[[ The data, beginning ]]
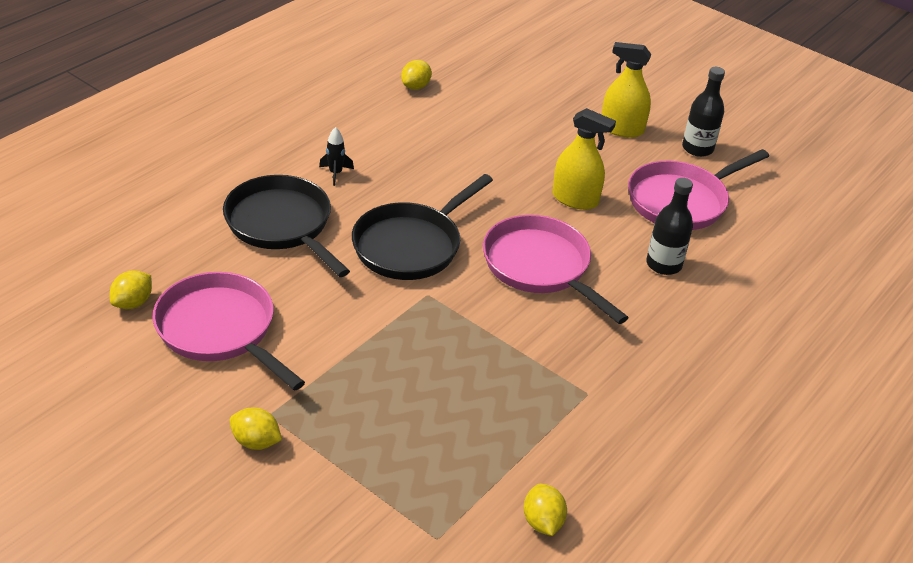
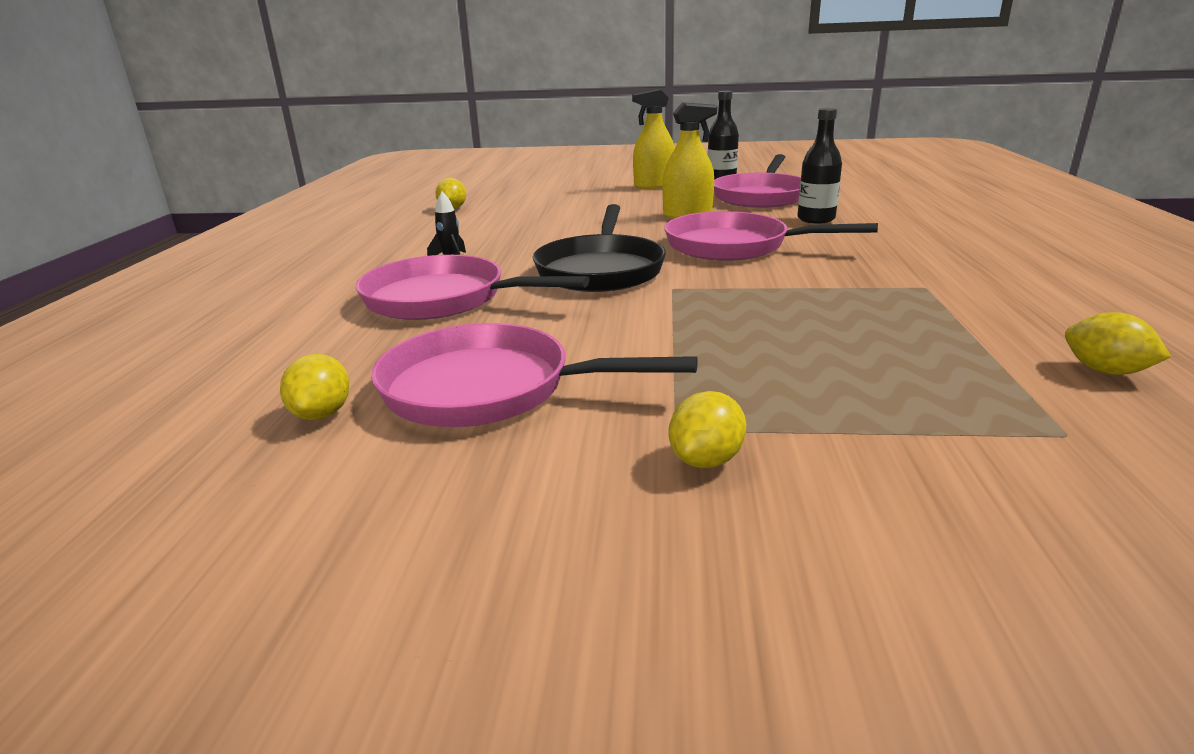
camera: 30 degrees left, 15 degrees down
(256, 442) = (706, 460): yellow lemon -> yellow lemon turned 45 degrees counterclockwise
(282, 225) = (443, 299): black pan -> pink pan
[[ The data, end ]]
[[ The data, beginning ]]
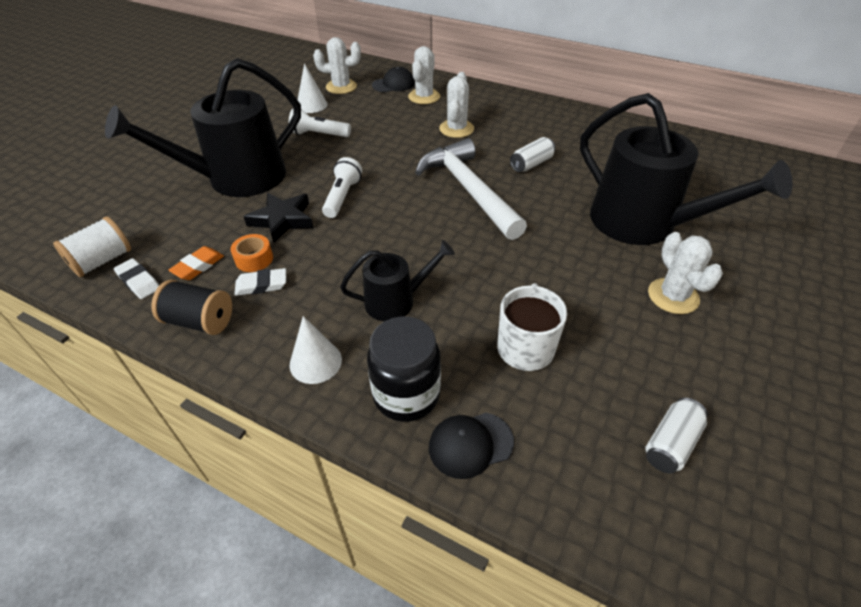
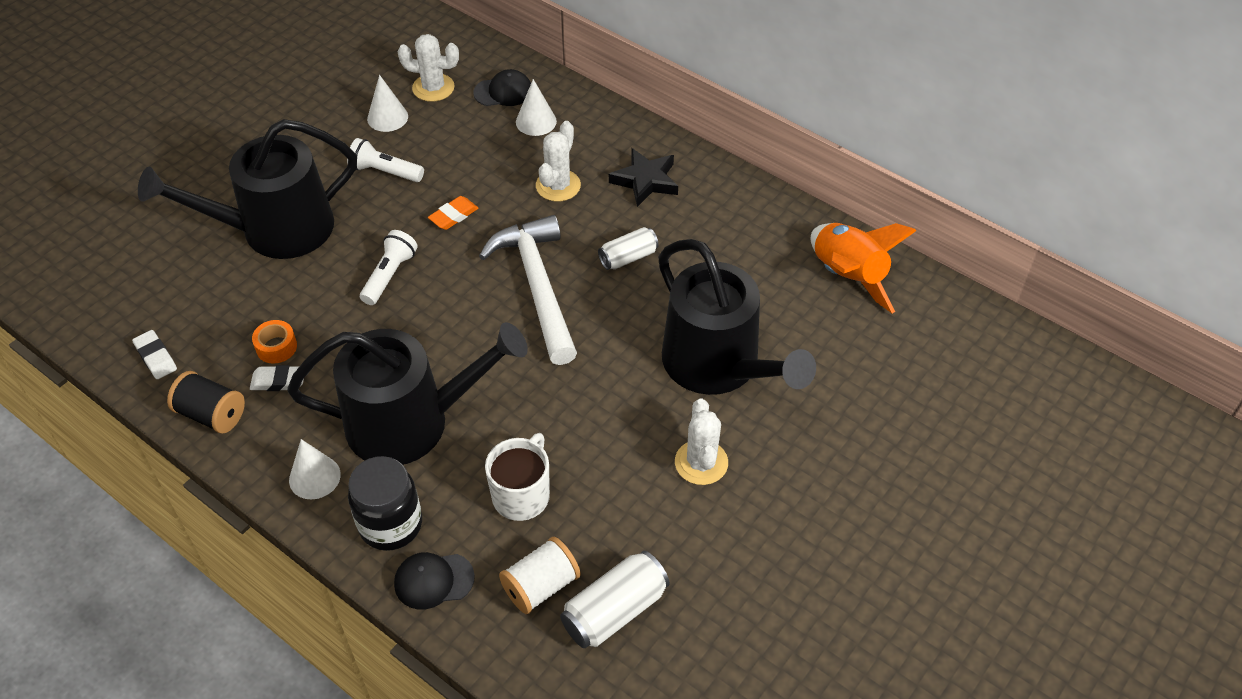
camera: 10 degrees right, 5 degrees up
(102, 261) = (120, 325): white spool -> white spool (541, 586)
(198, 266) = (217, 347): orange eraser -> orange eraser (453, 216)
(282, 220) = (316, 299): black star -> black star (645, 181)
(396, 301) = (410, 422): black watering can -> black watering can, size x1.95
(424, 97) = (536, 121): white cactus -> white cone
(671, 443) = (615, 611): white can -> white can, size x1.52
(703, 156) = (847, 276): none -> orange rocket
[[ The data, end ]]
[[ The data, beginning ]]
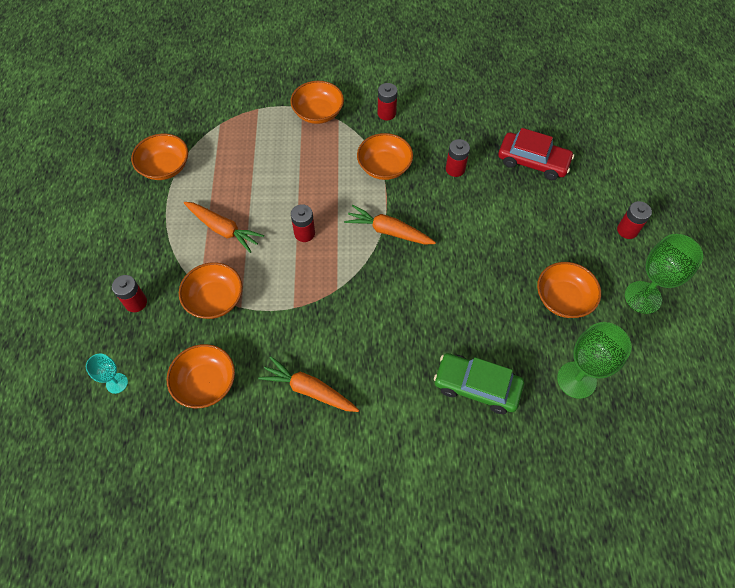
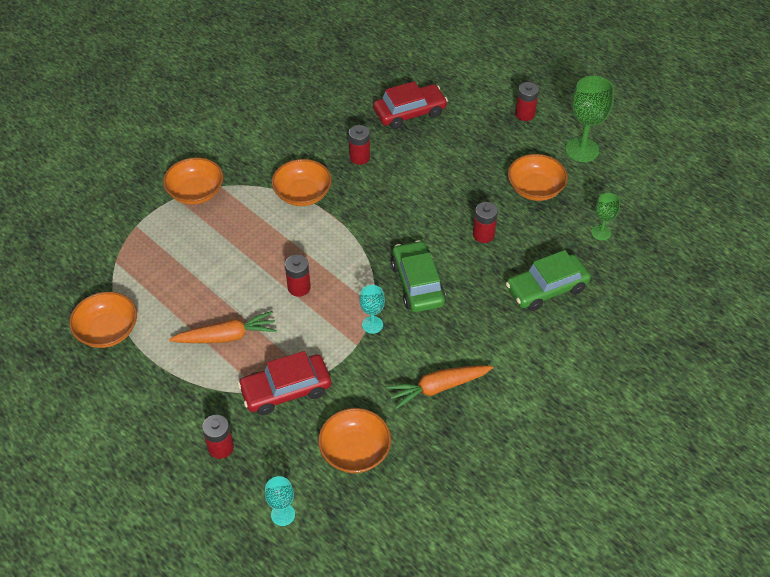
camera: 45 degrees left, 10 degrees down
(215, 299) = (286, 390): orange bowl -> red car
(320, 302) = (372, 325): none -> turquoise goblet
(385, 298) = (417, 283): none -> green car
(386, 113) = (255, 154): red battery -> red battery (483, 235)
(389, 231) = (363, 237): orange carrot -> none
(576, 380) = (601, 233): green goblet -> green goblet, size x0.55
[[ The data, end ]]
* [Task details]: Report every line containing the word "left" from the listing above.

* [Solution for this exercise]:
camera: 30 degrees left, 15 degrees down
camera: 45 degrees left, 10 degrees down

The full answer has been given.